Task description:
The material below holds pictures; leave them out, and copy exactly, and only, the lines from the one with "LINE: QRE1113 -> TCRT5000" through the last.

Records to use:
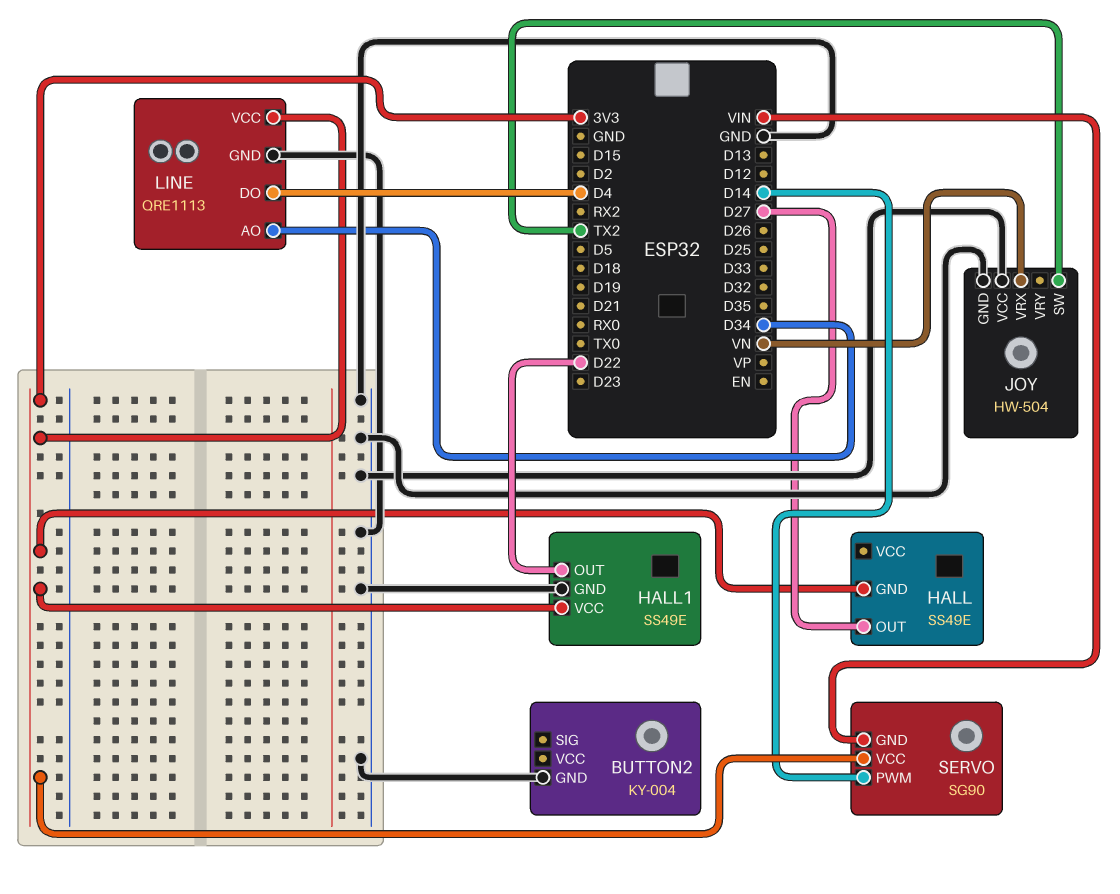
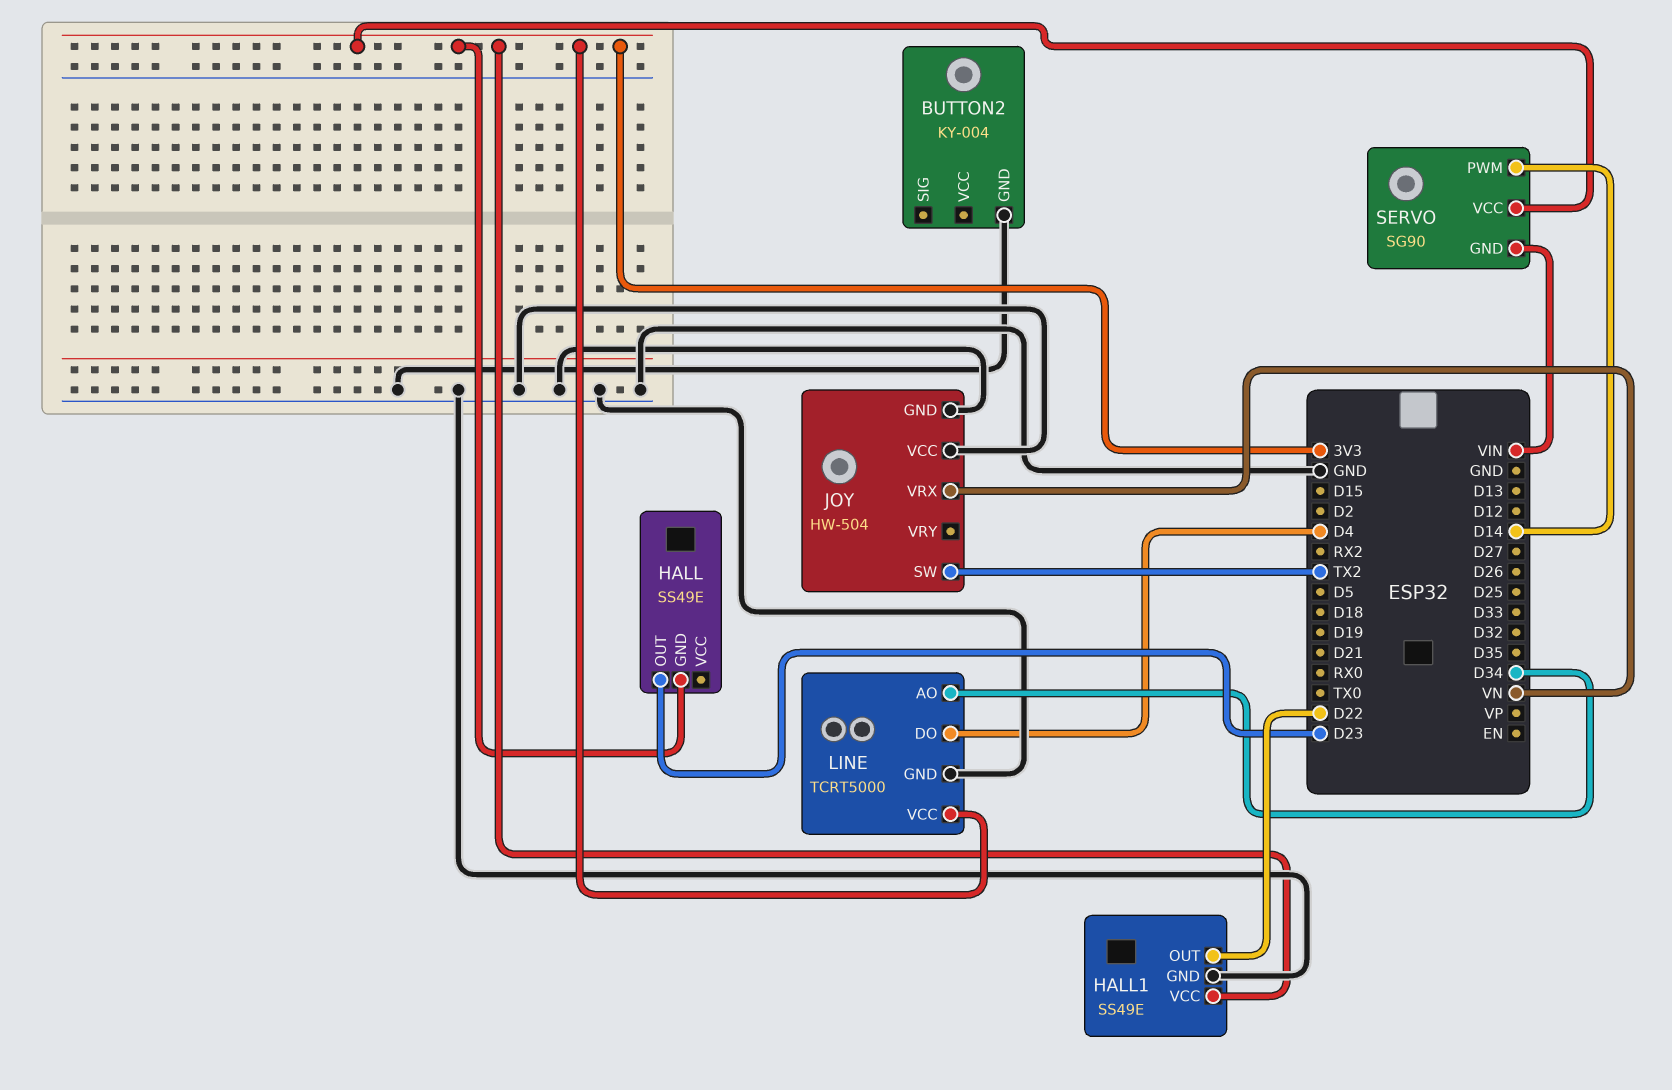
HALL pin OUT: D27 -> D23
LINE: QRE1113 -> TCRT5000

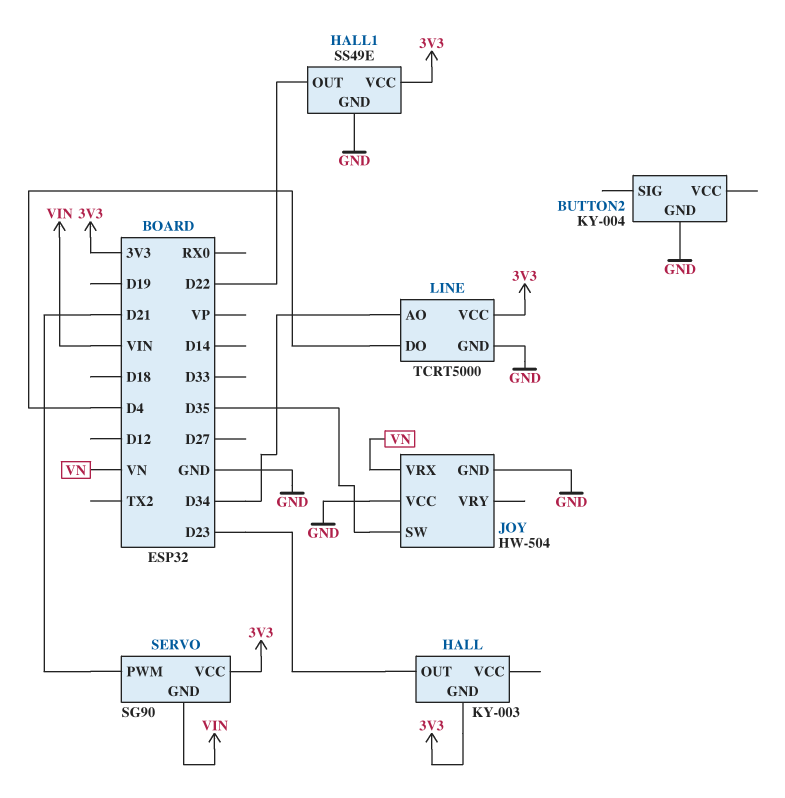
HALL: SS49E -> KY-003
JOY pin SW: TX2 -> D35
SERVO pin PWM: D14 -> D21

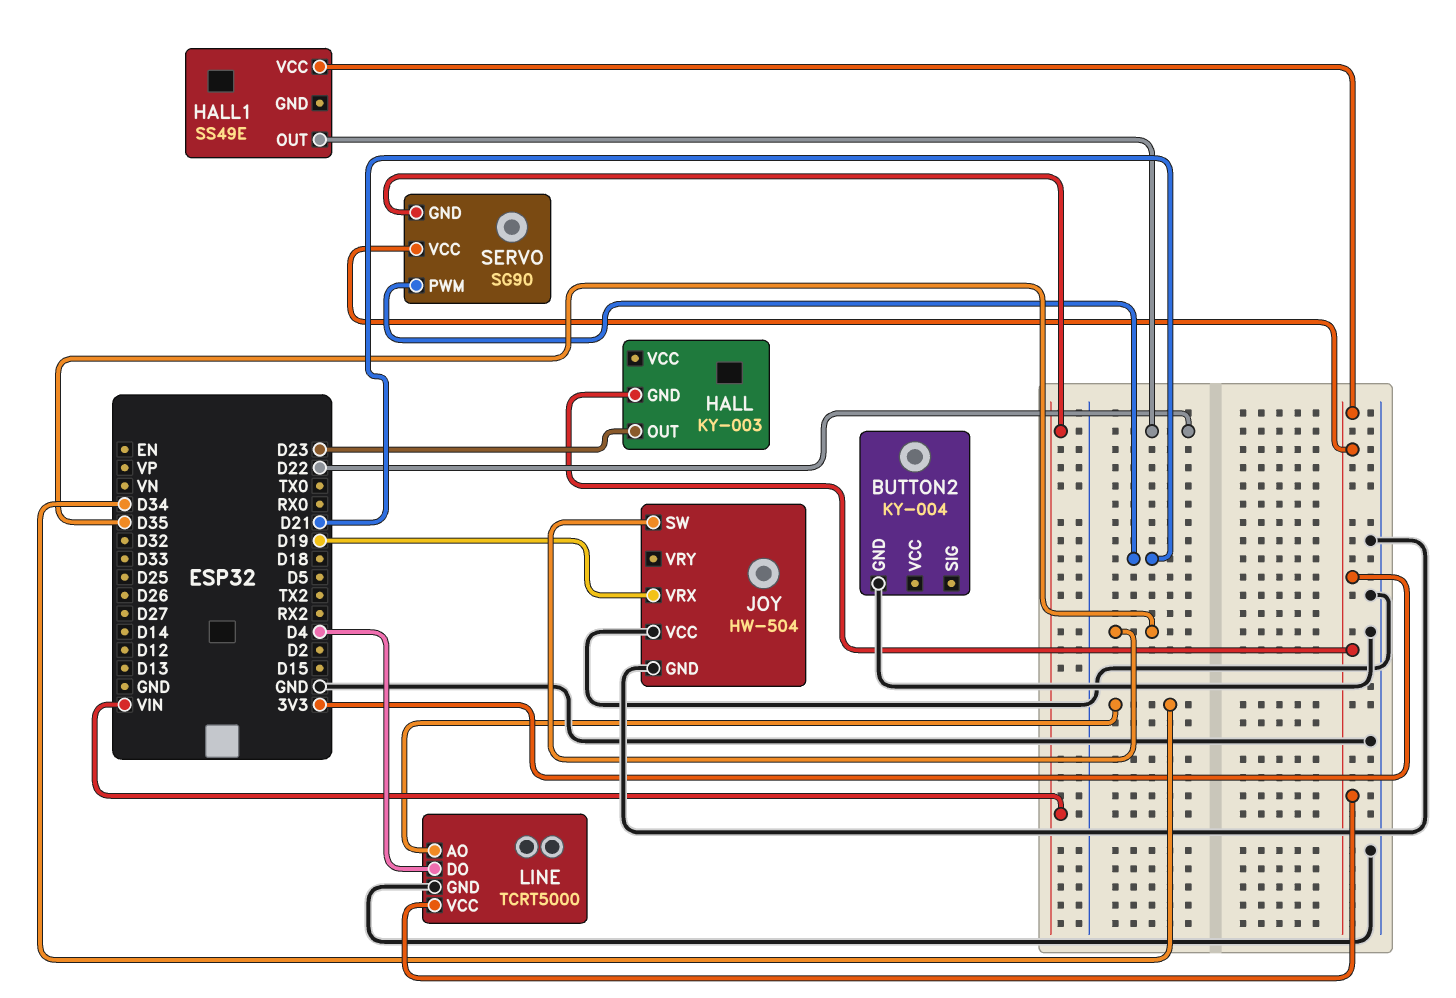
HALL1 pin GND: GND -> none
JOY pin VRX: VN -> D19

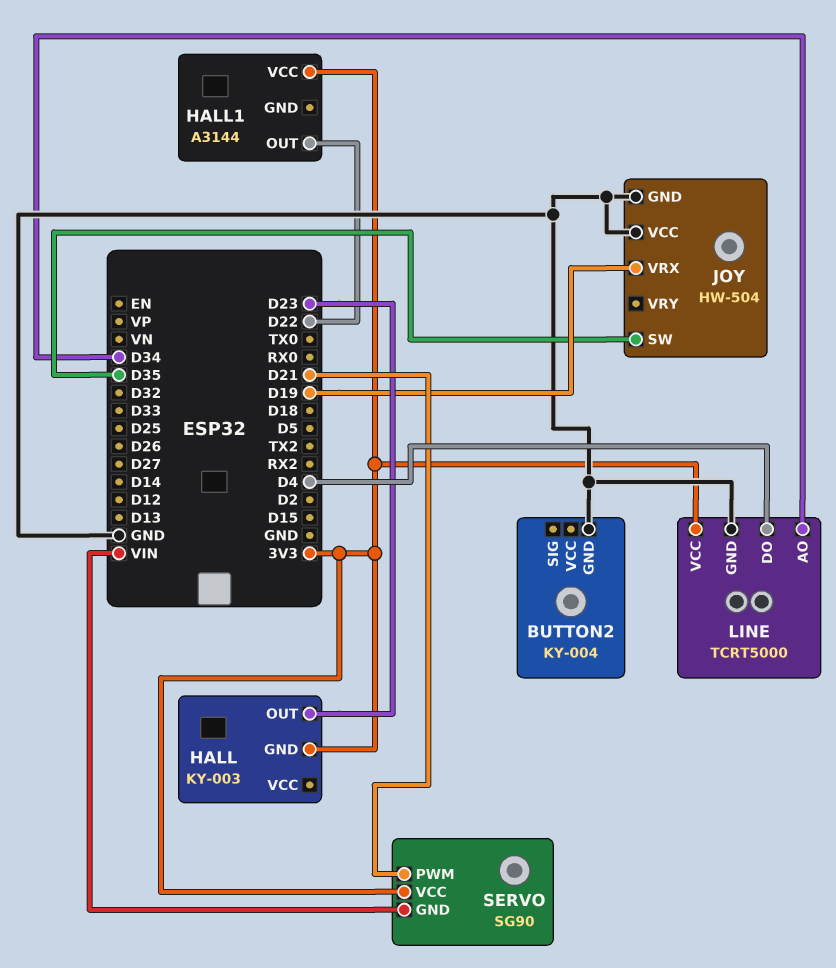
HALL1: SS49E -> A3144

Result:
LINE: QRE1113 -> TCRT5000

HALL: SS49E -> KY-003
JOY pin SW: TX2 -> D35
SERVO pin PWM: D14 -> D21

HALL1 pin GND: GND -> none
JOY pin VRX: VN -> D19

HALL1: SS49E -> A3144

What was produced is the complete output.